*What you should do:*
Repeat all entries word for word; skip images.

═════ Source material ═════

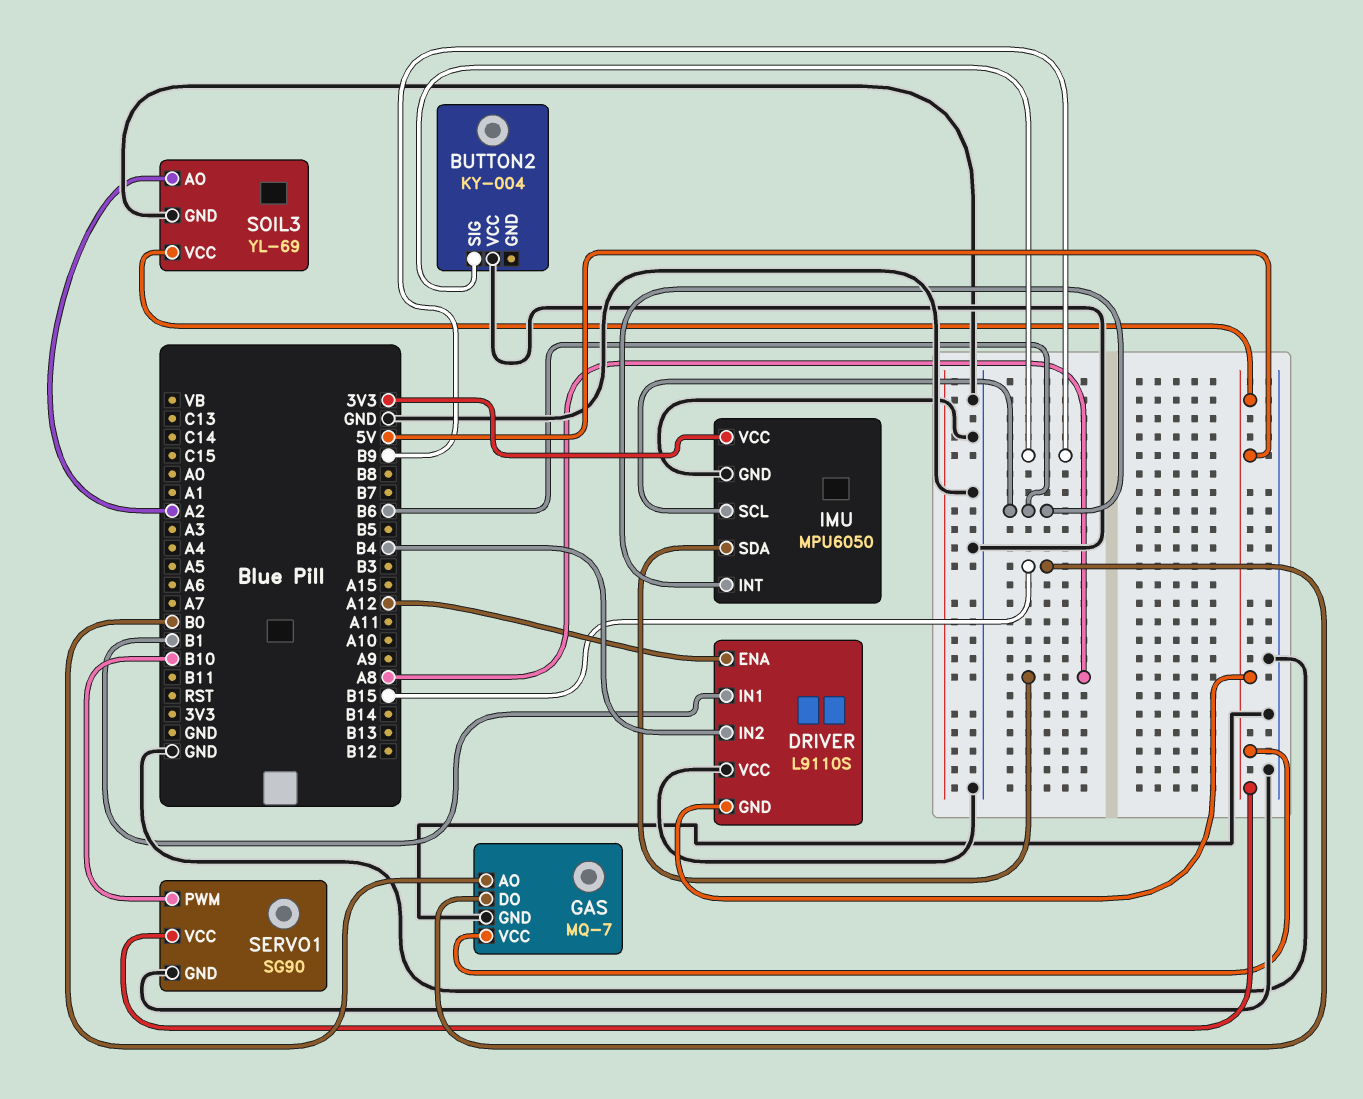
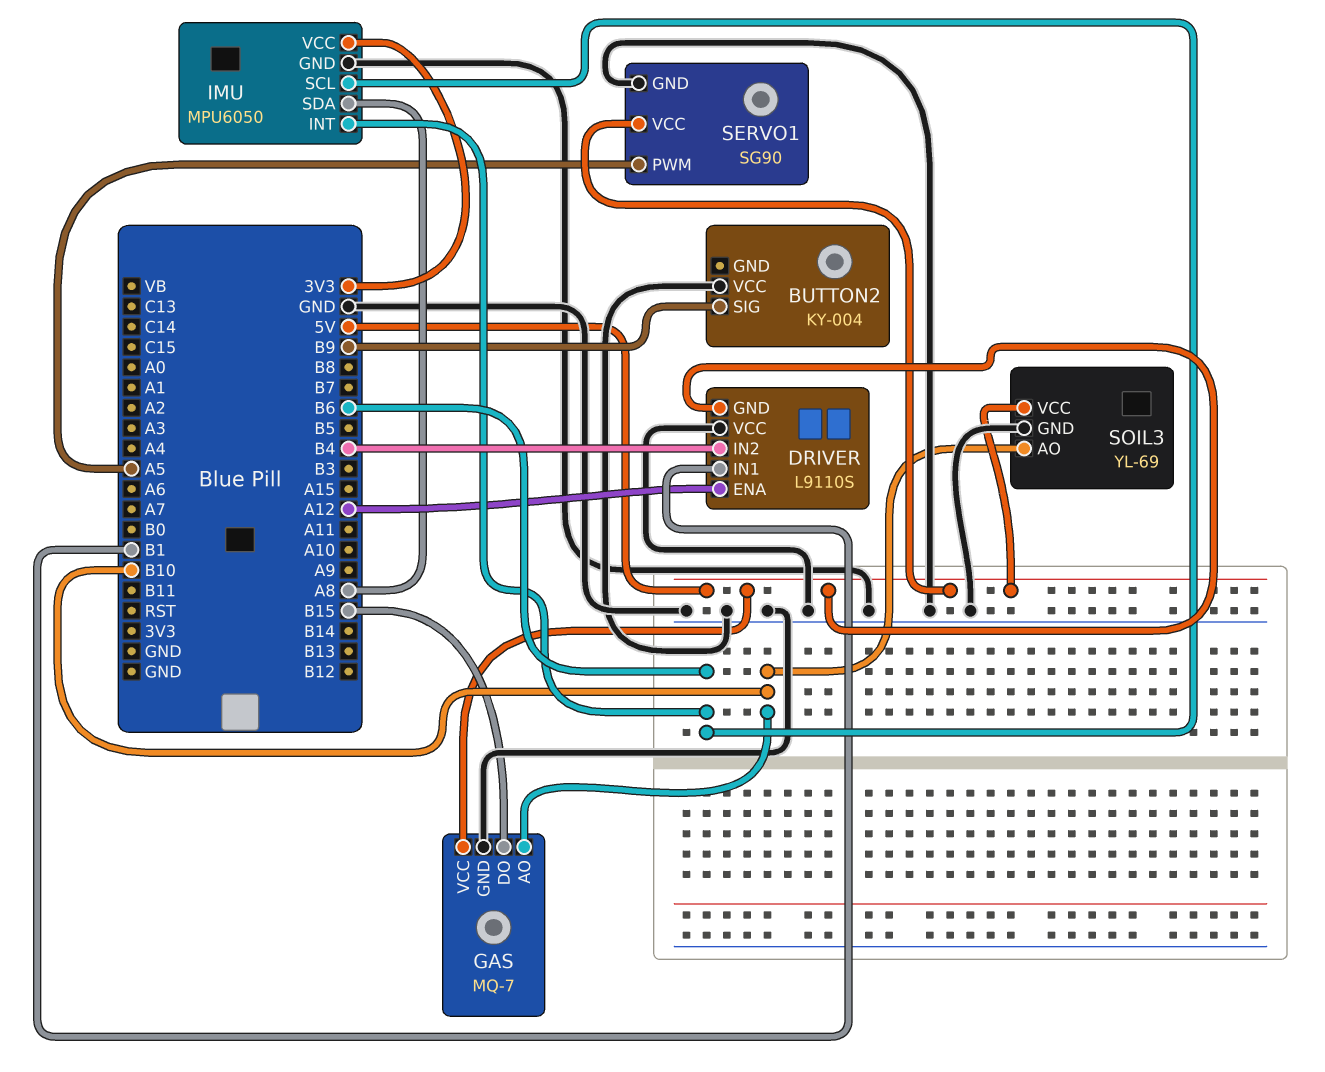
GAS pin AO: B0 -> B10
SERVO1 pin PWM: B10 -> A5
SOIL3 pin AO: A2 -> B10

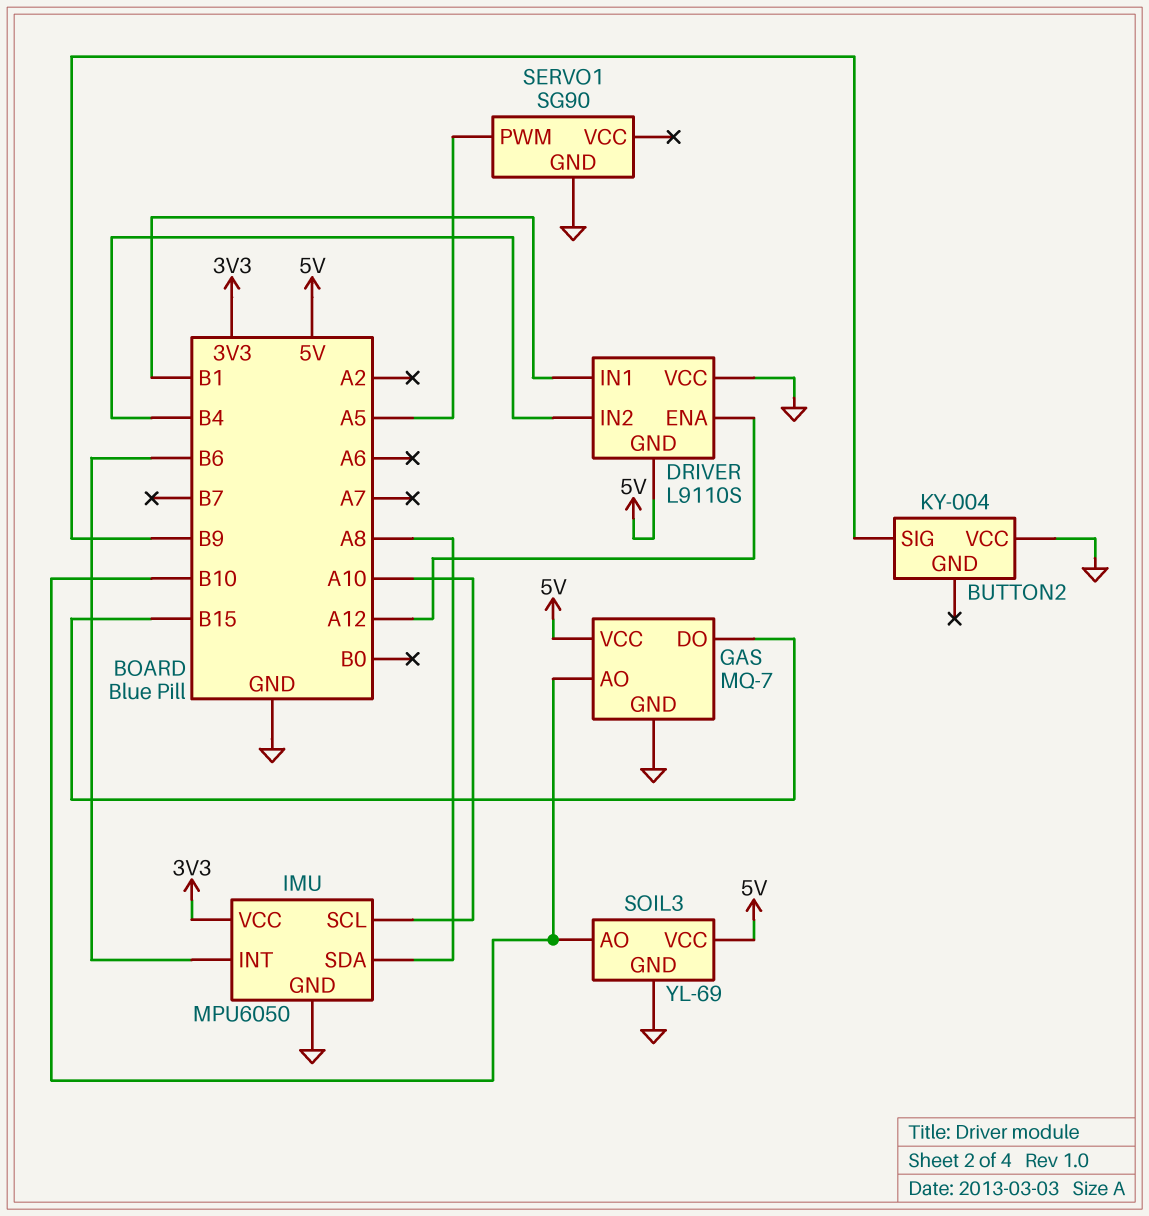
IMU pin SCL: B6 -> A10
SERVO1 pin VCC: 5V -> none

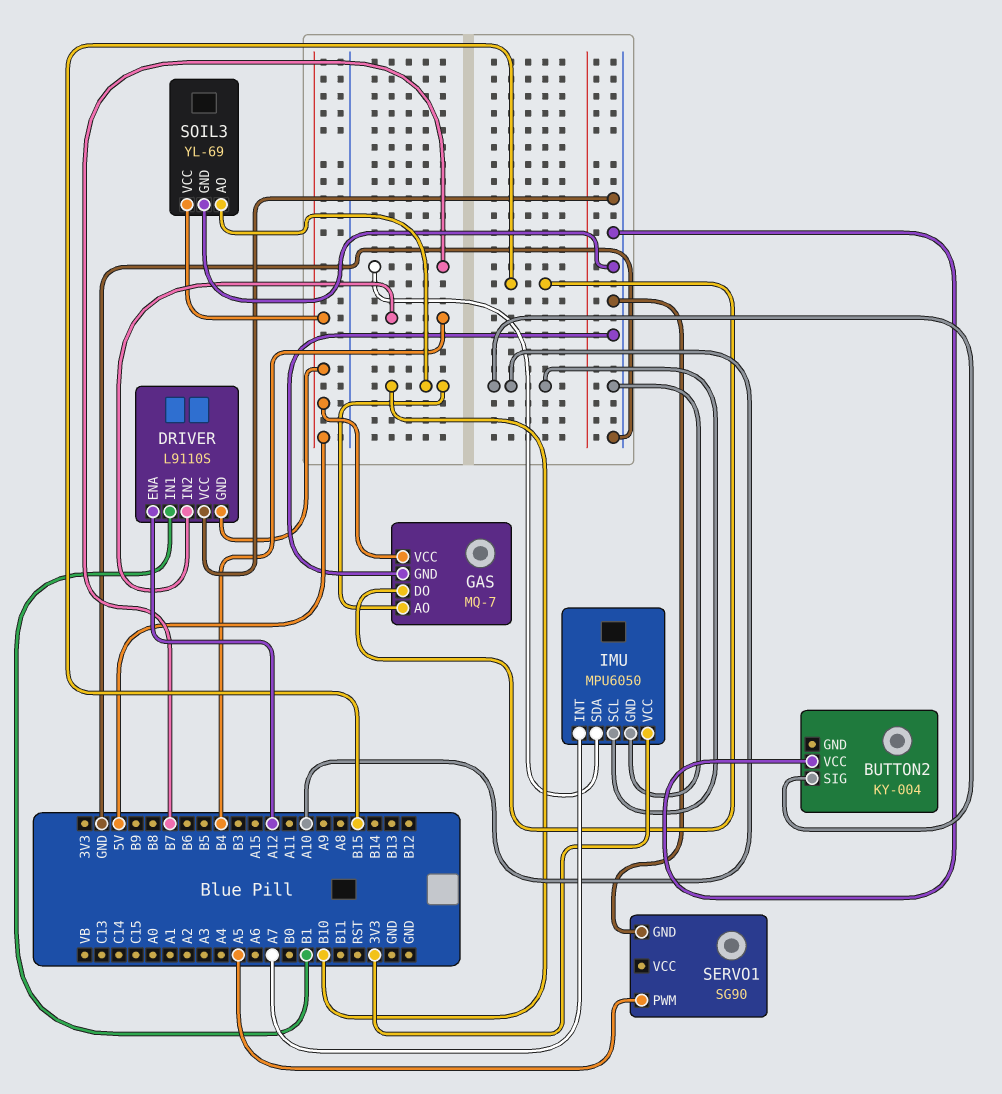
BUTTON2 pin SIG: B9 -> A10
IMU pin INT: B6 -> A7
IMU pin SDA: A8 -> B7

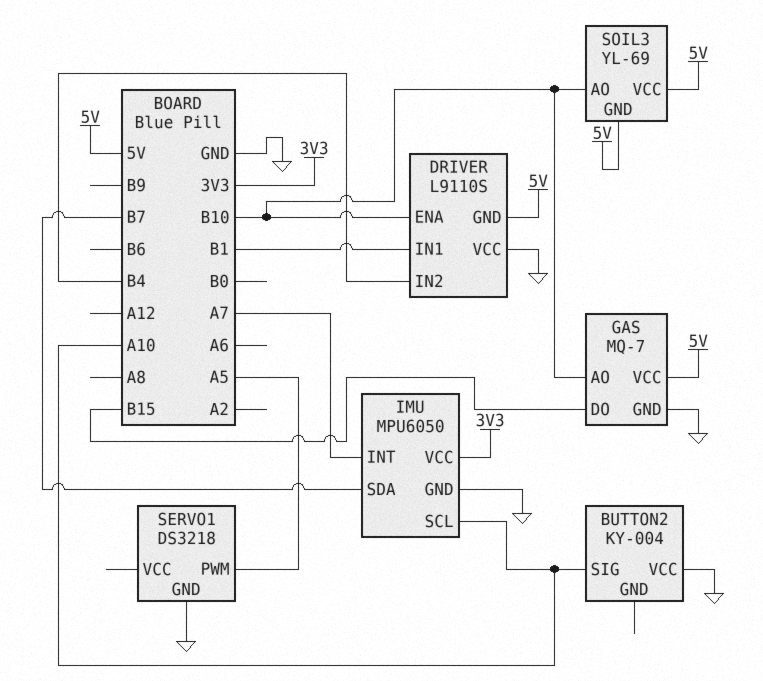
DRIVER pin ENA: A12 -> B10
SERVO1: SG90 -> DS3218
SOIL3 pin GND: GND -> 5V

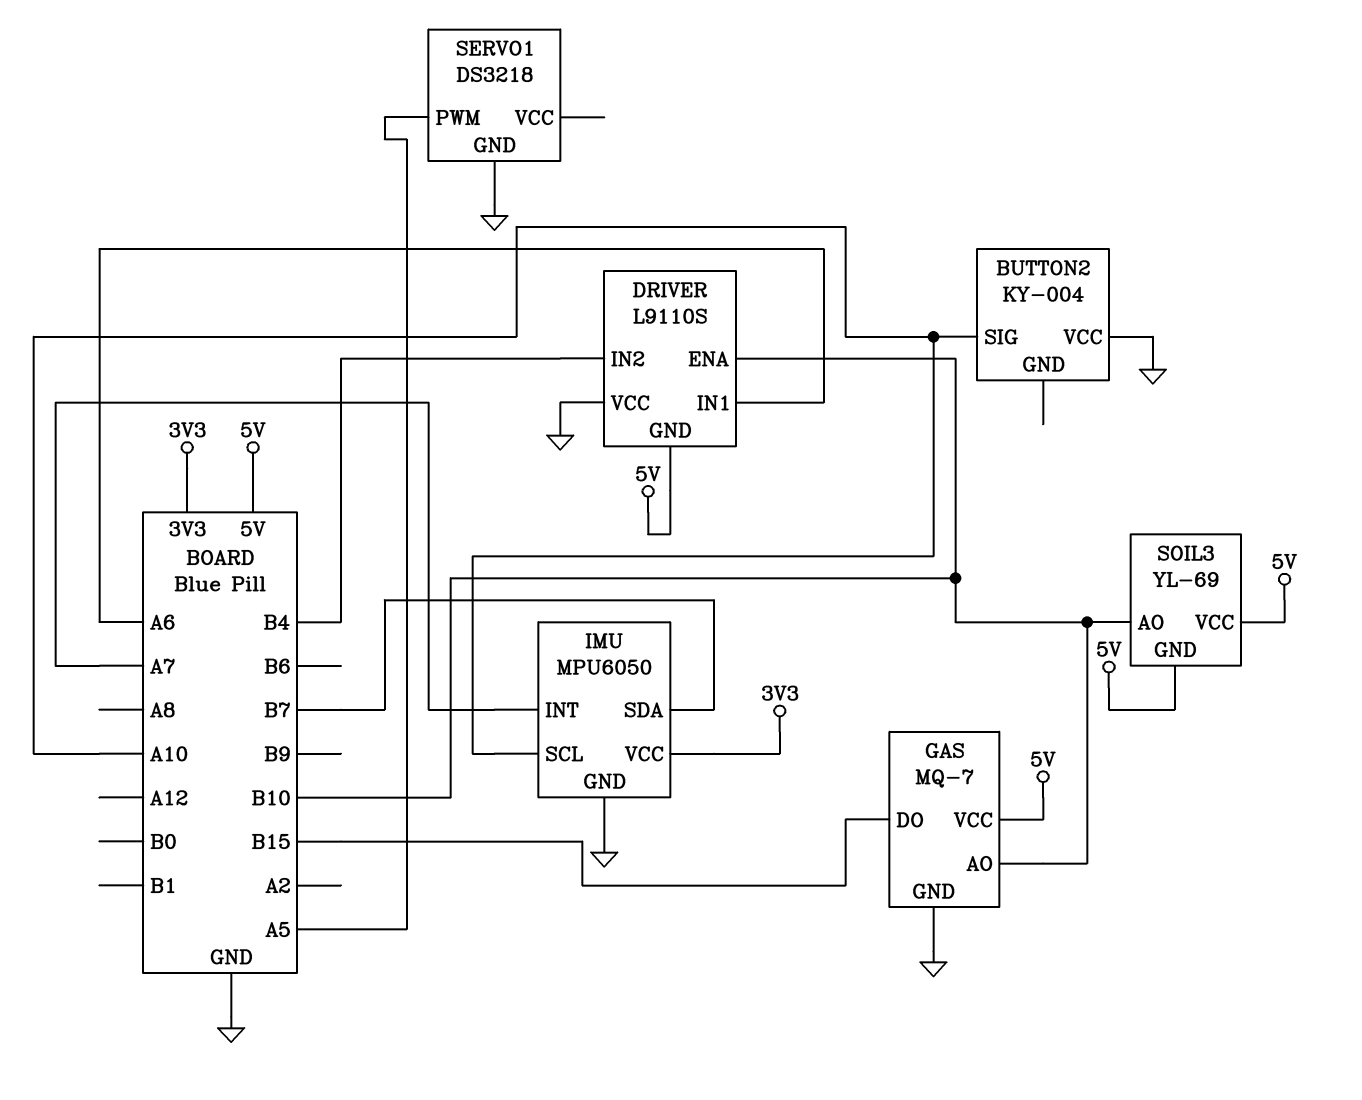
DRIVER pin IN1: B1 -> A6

═════

*Solved problem:*
GAS pin AO: B0 -> B10
SERVO1 pin PWM: B10 -> A5
SOIL3 pin AO: A2 -> B10

IMU pin SCL: B6 -> A10
SERVO1 pin VCC: 5V -> none

BUTTON2 pin SIG: B9 -> A10
IMU pin INT: B6 -> A7
IMU pin SDA: A8 -> B7

DRIVER pin ENA: A12 -> B10
SERVO1: SG90 -> DS3218
SOIL3 pin GND: GND -> 5V

DRIVER pin IN1: B1 -> A6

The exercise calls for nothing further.